■ Material for the task
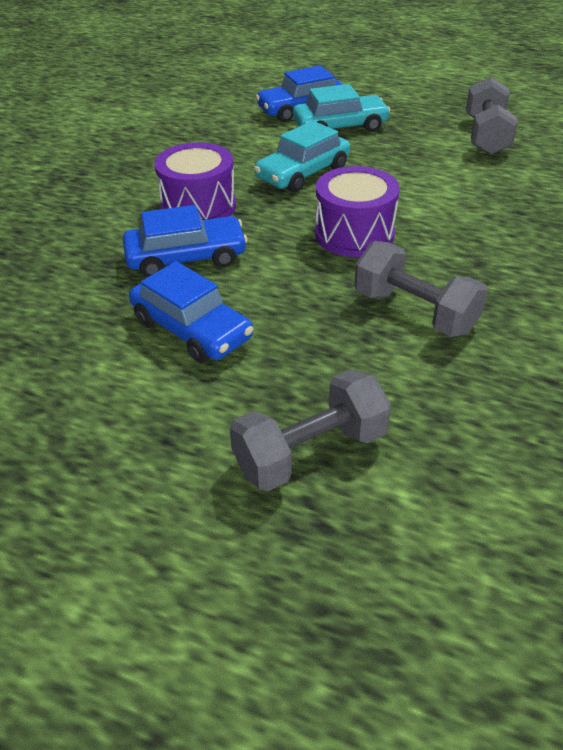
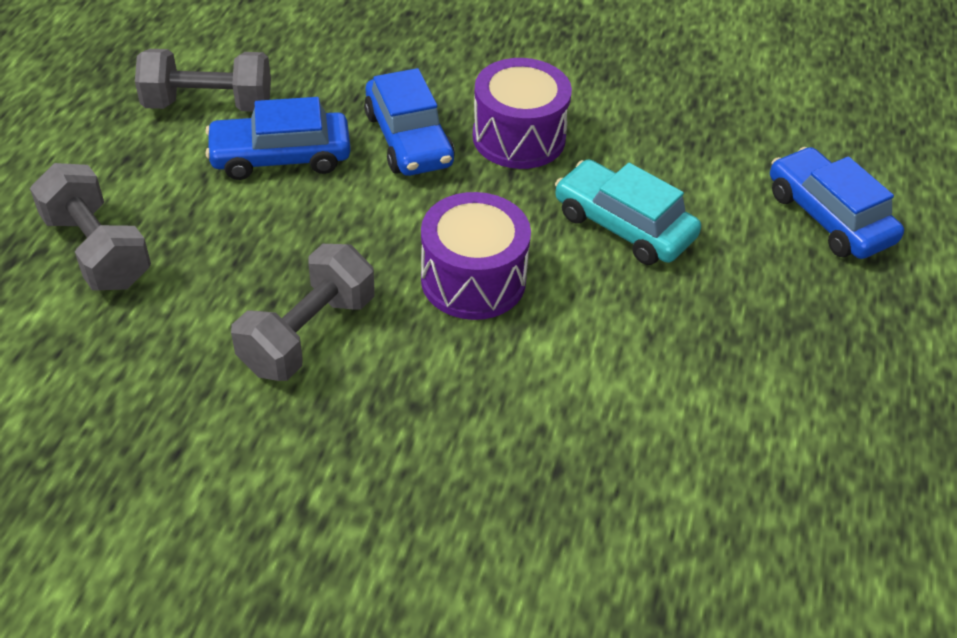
camera: 80 degrees right, 5 degrees up
(192, 329) = (281, 157): blue car -> blue car turned 45 degrees clockwise
(340, 127) = (782, 262): turquoise car -> none
(486, 136) = (810, 452): grey dumbbell -> grey dumbbell (208, 105)

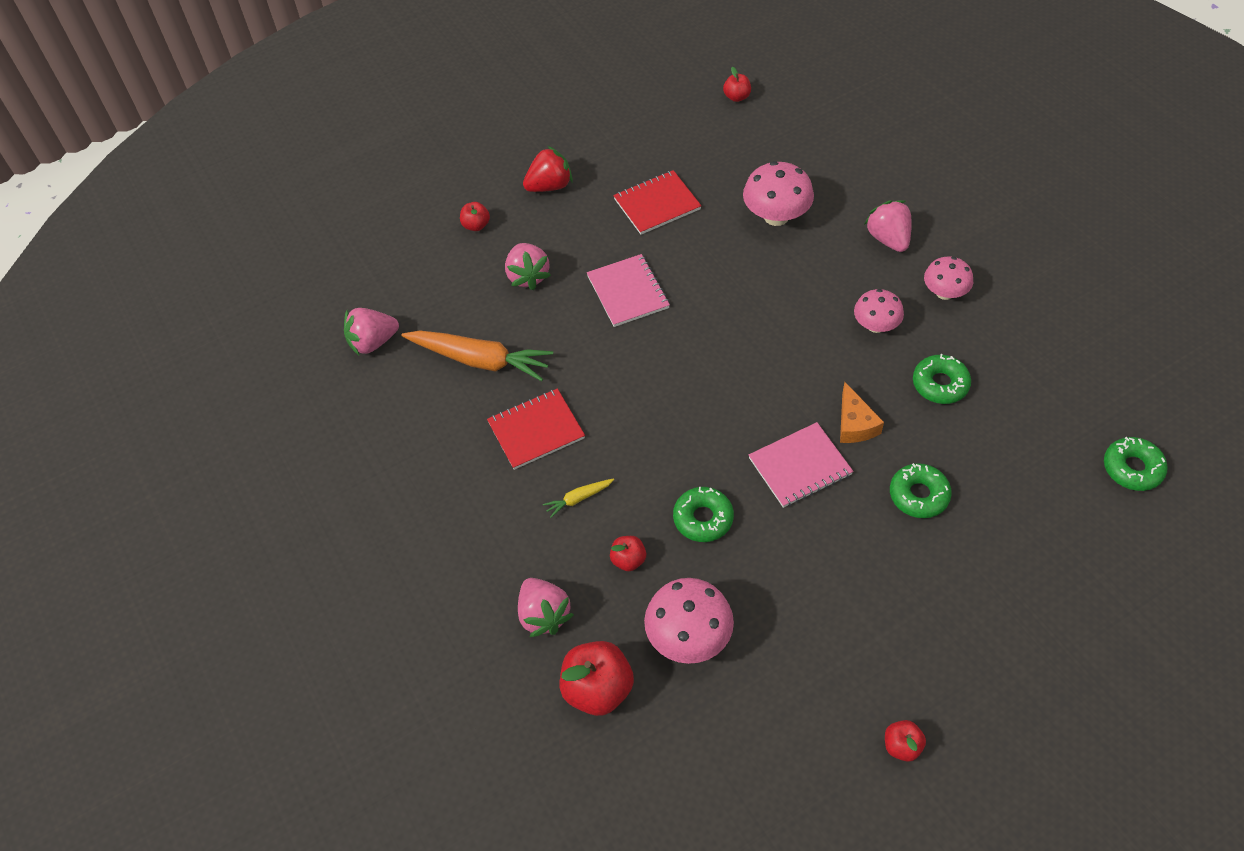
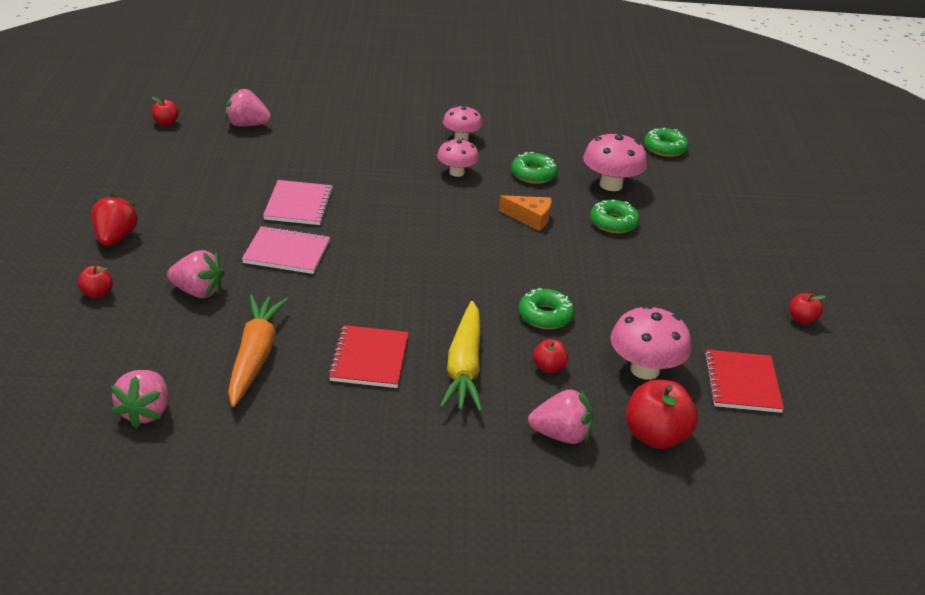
camera: 65 degrees left, 20 degrees down
(480, 360) = (255, 357): orange carrot -> orange carrot turned 45 degrees counterclockwise
(578, 499) = (464, 367): yellow carrot -> yellow carrot, size x2.23
(657, 204) = (217, 200): red notebook -> red notebook (742, 383)
(776, 216) = (306, 161): pink mushroom -> pink mushroom (611, 185)
(800, 466) = (542, 255): pink notebook -> pink notebook (299, 205)
(888, 239) = (389, 134): pink strawberry -> pink strawberry (247, 125)

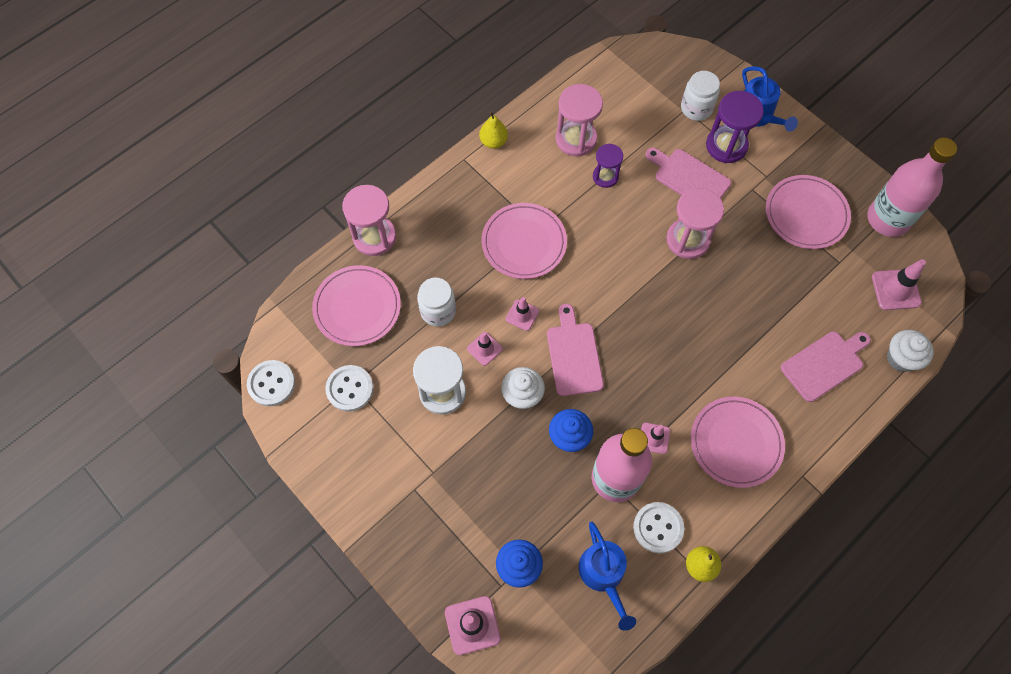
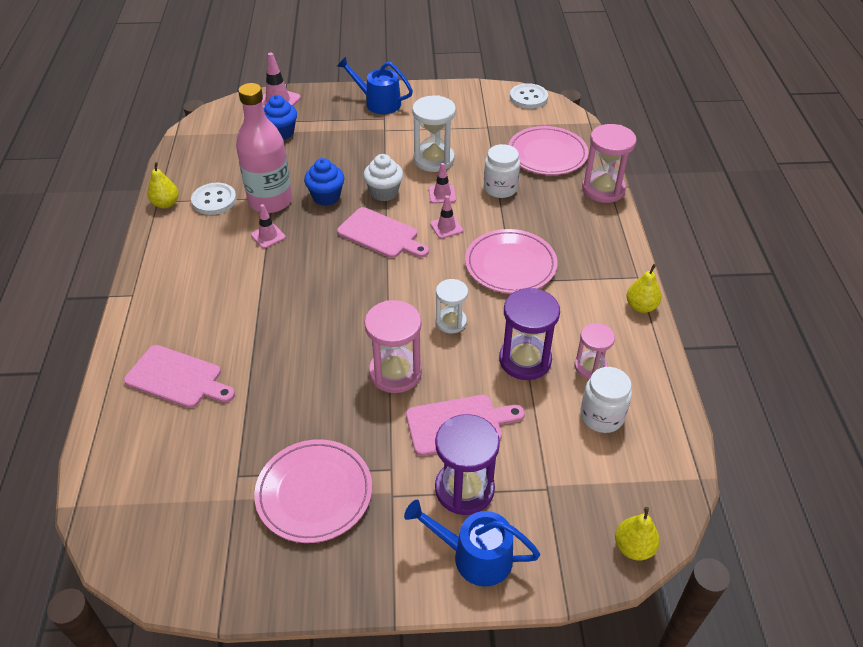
camera: 130 degrees right, 20 degrees down
(350, 389) = (486, 124): white button -> none
(576, 139) = (590, 367): pink hourglass -> pink hourglass, size x0.62
(603, 575) = (226, 161): blue watering can -> blue watering can (378, 103)
(605, 176) = (525, 360): purple hourglass -> purple hourglass, size x1.61
(615, 240) = (451, 322): none -> white hourglass
(680, 54) = (633, 547): none -> yellow pear
(696, 108) = (539, 500): white jar -> white jar (601, 416)
(736, 443) = (204, 276): pink plate -> none
(824, 364) = (177, 378): pink cutting board -> pink cutting board turned 75 degrees counterclockwise
(888, 219) = (222, 569): pink bottle -> none
(895, 290) = (156, 498): pink traffic cone -> none
(901, 358) = (106, 439): white cupcake -> none

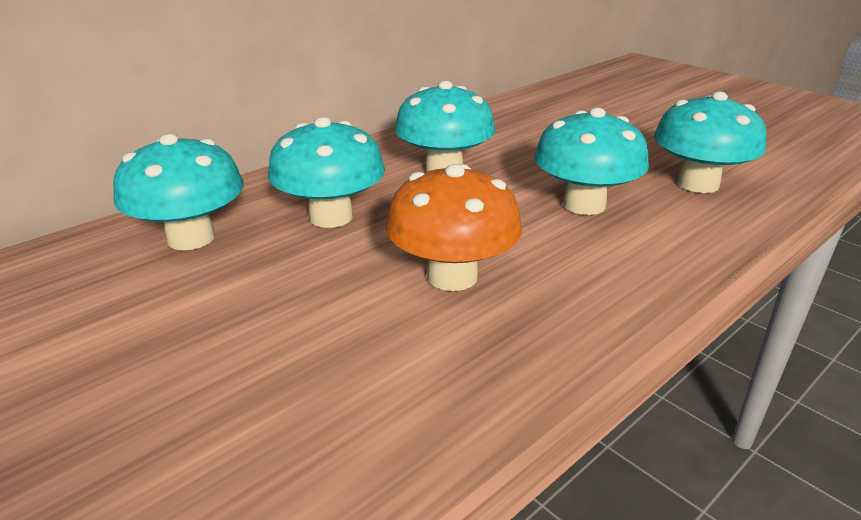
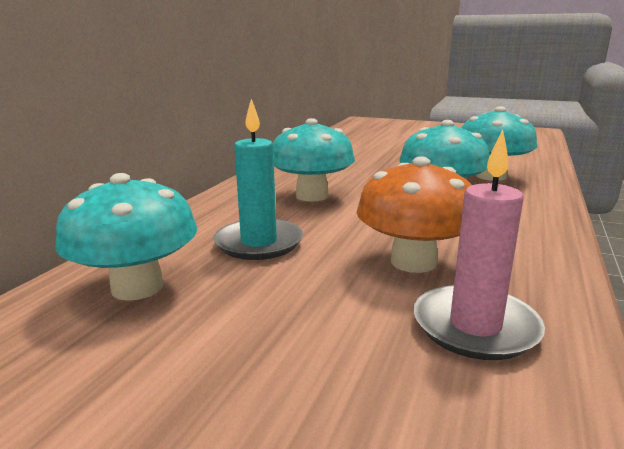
camera: 25 degrees left, 10 degrees down
(331, 217) = (259, 243): turquoise mushroom -> turquoise candle
(424, 361) = (475, 326): none -> pink candle

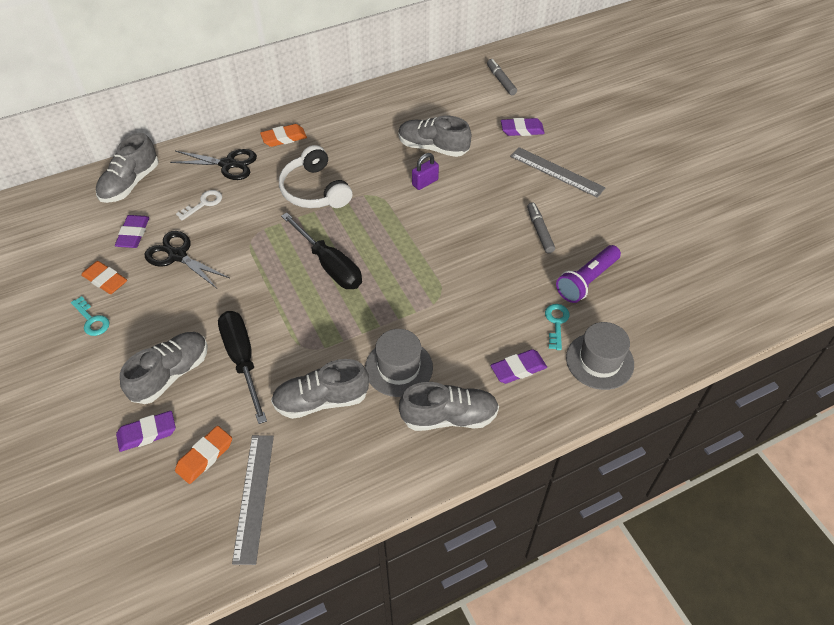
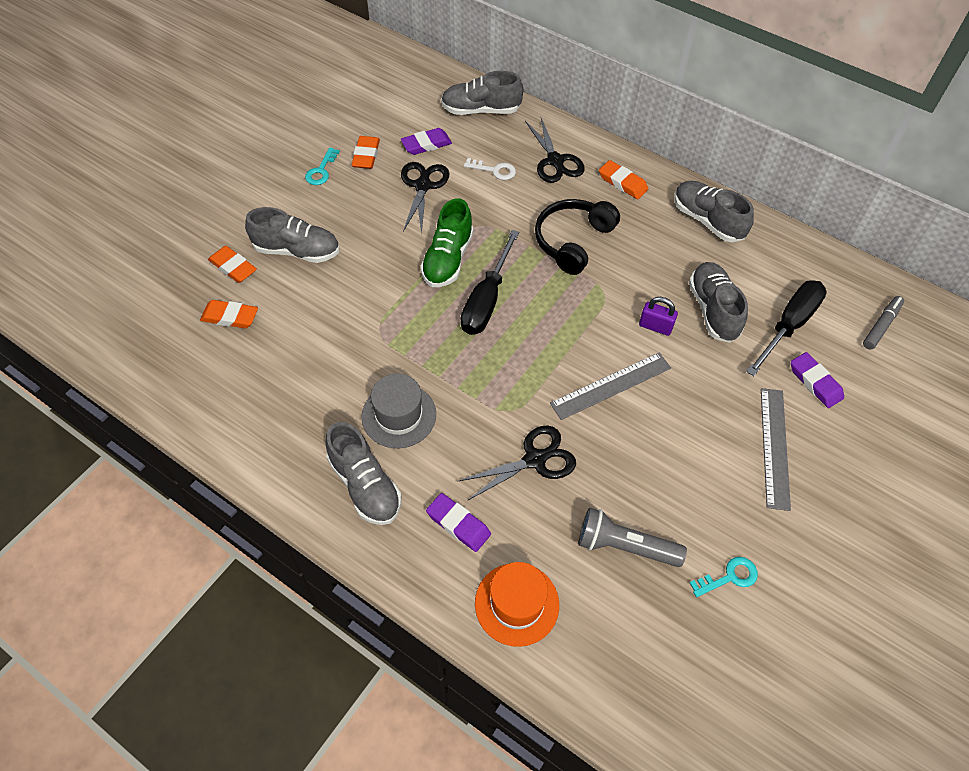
camera: 60 degrees right, 5 degrees up
(147, 433) = (233, 267): purple eraser -> orange eraser
(242, 360) = (338, 291): black screwdriver -> black screwdriver (788, 325)
(254, 497) = (208, 371): grey ruler -> grey ruler (611, 385)
(269, 272) = (448, 259): none -> green shoe
(314, 190) = (572, 241): white headphones -> black headphones
(321, 400) = (328, 371): grey shoe -> grey shoe (707, 220)
(491, 299) = (534, 460): none -> black scissors
(539, 231) = (666, 467): grey marker -> none
(556, 323) = (543, 538): turquoise key -> turquoise key (729, 577)
(587, 281) = (625, 546): purple flashlight -> grey flashlight
(599, 361) = (517, 604): grey hat -> orange hat

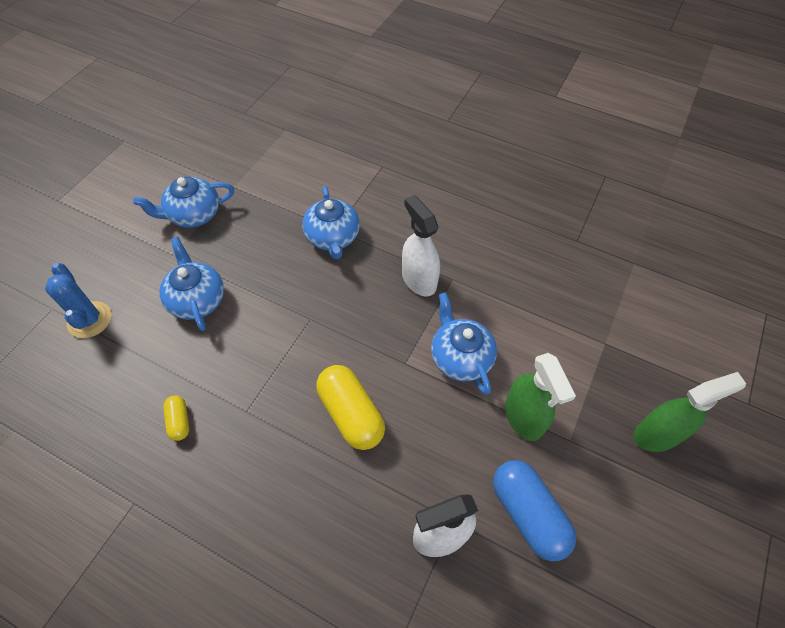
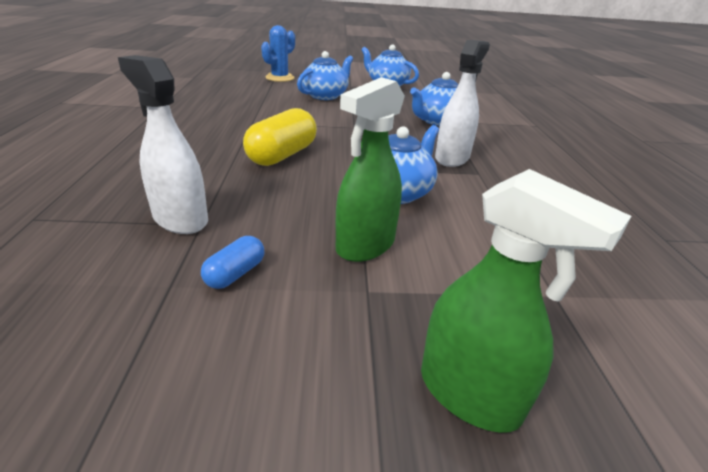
camera: 60 degrees right, 25 degrees down
(179, 421) = (228, 107): yellow capsule -> none
(528, 513) = (235, 274): blue capsule -> blue capsule, size x0.50

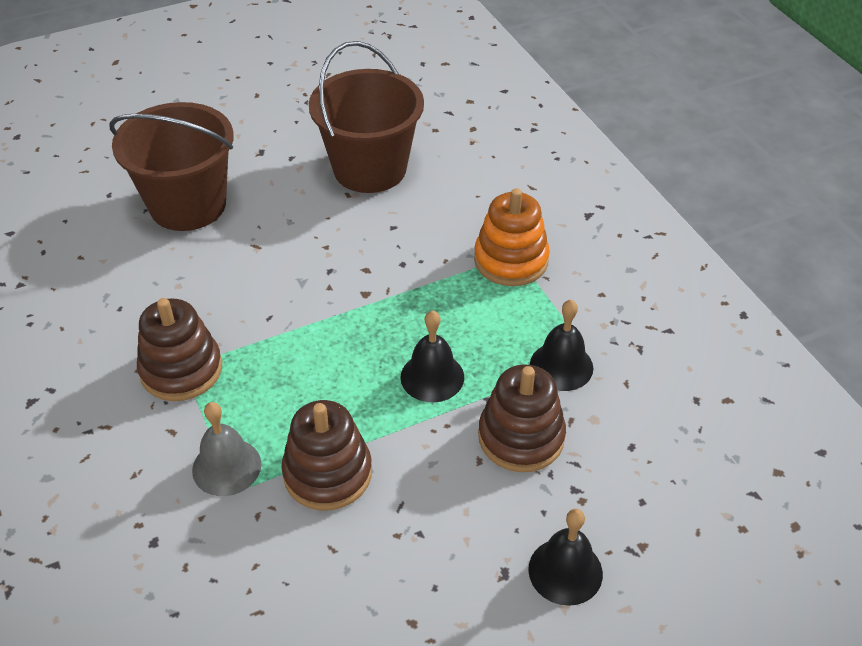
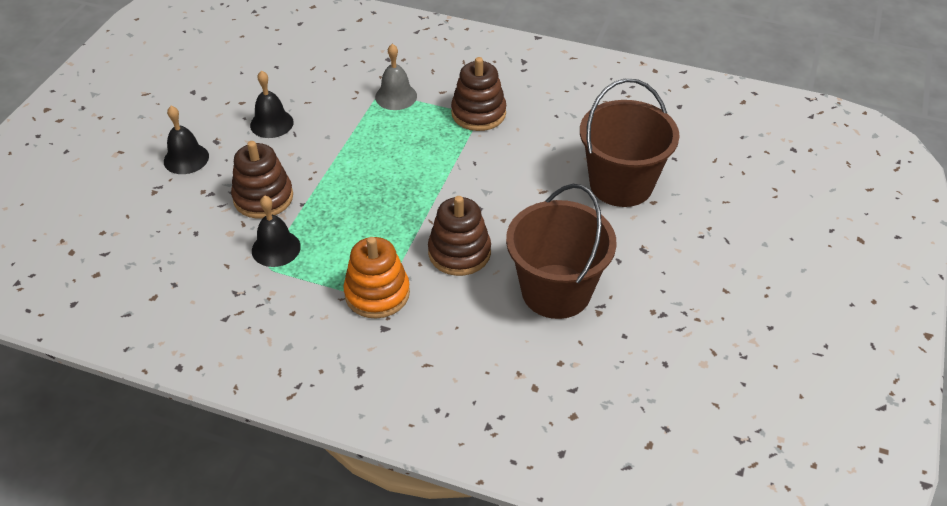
camera: 135 degrees right, 0 degrees up
(327, 473) = (345, 123): brown stacking toy -> brown stacking toy (459, 252)
(432, 377) = (345, 194): black bell -> black bell (271, 123)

■ Your goal
Give the lines above again exactly, from the one containing "(350, 389) = (486, 124): white button -> none" to the one containing "(587, 281) = (625, 546): purple", both included, but leave out the pictures.

■ Task answer
(350, 389) = (486, 124): white button -> none
(576, 139) = (590, 367): pink hourglass -> pink hourglass, size x0.62
(603, 575) = (226, 161): blue watering can -> blue watering can (378, 103)
(605, 176) = (525, 360): purple hourglass -> purple hourglass, size x1.61
(615, 240) = (451, 322): none -> white hourglass
(680, 54) = (633, 547): none -> yellow pear
(696, 108) = (539, 500): white jar -> white jar (601, 416)
(736, 443) = (204, 276): pink plate -> none
(824, 364) = (177, 378): pink cutting board -> pink cutting board turned 75 degrees counterclockwise
(888, 219) = (222, 569): pink bottle -> none
(895, 290) = (156, 498): pink traffic cone -> none
(901, 358) = (106, 439): white cupcake -> none

camera: 25 degrees left, 10 degrees down
(331, 217) = (259, 243): turquoise mushroom -> turquoise candle
(424, 361) = (475, 326): none -> pink candle

camera: 60 degrees right, 5 degrees up
(147, 433) = (233, 267): purple eraser -> orange eraser
(242, 360) = (338, 291): black screwdriver -> black screwdriver (788, 325)
(254, 497) = (208, 371): grey ruler -> grey ruler (611, 385)
(269, 272) = (448, 259): none -> green shoe
(314, 190) = (572, 241): white headphones -> black headphones
(321, 400) = (328, 371): grey shoe -> grey shoe (707, 220)
(491, 299) = (534, 460): none -> black scissors
(539, 231) = (666, 467): grey marker -> none
(556, 323) = (543, 538): turquoise key -> turquoise key (729, 577)
(587, 281) = (625, 546): purple flashlight -> grey flashlight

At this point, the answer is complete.